Only one span of the listing below should come back. It runs from the line with "move | plato/morado" through the line with "delete | cámara/negro", and each of its lines must be reproduced exactly.

-- Supplied records follows --

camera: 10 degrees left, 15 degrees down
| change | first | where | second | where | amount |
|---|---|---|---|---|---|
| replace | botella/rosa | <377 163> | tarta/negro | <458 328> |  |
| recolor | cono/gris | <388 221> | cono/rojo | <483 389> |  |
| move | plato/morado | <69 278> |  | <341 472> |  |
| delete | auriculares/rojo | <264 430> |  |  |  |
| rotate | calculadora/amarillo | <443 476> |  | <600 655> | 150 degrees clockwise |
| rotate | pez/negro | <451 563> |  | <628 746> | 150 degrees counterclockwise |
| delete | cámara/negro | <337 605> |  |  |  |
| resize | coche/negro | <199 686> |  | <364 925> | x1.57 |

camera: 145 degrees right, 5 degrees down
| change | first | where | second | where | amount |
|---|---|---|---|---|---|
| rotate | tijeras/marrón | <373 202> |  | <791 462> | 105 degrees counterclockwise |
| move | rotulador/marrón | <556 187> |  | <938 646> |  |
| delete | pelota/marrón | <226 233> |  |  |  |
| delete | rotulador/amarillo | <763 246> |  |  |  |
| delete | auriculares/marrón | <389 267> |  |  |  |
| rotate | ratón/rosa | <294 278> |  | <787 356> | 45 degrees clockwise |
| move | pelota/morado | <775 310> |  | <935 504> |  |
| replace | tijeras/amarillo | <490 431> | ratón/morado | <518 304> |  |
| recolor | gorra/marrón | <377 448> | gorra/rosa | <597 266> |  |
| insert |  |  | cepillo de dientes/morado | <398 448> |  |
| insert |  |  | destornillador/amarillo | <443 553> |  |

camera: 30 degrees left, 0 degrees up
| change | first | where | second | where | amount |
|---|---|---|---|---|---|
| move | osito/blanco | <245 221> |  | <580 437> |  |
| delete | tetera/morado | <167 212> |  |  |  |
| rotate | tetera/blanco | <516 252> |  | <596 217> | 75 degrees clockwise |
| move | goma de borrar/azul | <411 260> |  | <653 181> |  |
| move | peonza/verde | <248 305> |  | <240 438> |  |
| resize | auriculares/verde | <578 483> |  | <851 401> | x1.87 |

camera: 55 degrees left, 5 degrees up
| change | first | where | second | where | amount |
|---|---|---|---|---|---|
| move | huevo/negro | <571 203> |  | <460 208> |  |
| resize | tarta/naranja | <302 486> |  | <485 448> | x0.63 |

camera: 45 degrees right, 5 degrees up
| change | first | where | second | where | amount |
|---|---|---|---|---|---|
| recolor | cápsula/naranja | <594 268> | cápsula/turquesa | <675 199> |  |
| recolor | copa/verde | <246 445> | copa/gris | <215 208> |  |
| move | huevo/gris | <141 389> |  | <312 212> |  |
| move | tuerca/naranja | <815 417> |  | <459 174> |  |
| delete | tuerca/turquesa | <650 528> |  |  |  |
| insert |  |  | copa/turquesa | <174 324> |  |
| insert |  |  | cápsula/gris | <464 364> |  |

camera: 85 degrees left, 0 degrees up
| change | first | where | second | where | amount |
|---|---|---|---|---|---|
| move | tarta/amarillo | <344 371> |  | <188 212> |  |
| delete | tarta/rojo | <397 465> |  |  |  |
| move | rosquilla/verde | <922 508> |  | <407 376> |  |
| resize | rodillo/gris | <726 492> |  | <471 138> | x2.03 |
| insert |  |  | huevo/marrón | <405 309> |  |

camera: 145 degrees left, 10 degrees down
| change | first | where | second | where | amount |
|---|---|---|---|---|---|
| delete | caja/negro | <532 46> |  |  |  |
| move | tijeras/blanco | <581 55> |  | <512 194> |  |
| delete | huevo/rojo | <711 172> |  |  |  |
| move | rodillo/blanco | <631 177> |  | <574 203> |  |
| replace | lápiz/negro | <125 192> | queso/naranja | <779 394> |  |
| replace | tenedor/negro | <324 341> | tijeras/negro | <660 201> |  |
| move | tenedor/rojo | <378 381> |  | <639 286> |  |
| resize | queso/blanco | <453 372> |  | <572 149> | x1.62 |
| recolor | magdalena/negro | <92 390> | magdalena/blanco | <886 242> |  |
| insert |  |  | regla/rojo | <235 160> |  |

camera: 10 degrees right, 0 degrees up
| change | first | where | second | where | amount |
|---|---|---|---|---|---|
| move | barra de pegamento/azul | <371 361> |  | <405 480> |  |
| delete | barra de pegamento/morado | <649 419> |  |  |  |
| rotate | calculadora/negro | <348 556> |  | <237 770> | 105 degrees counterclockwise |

-- Supplied records concluded --

## Answer space
| move | plato/morado | <69 278> |  | <341 472> |  |
| delete | auriculares/rojo | <264 430> |  |  |  |
| rotate | calculadora/amarillo | <443 476> |  | <600 655> | 150 degrees clockwise |
| rotate | pez/negro | <451 563> |  | <628 746> | 150 degrees counterclockwise |
| delete | cámara/negro | <337 605> |  |  |  |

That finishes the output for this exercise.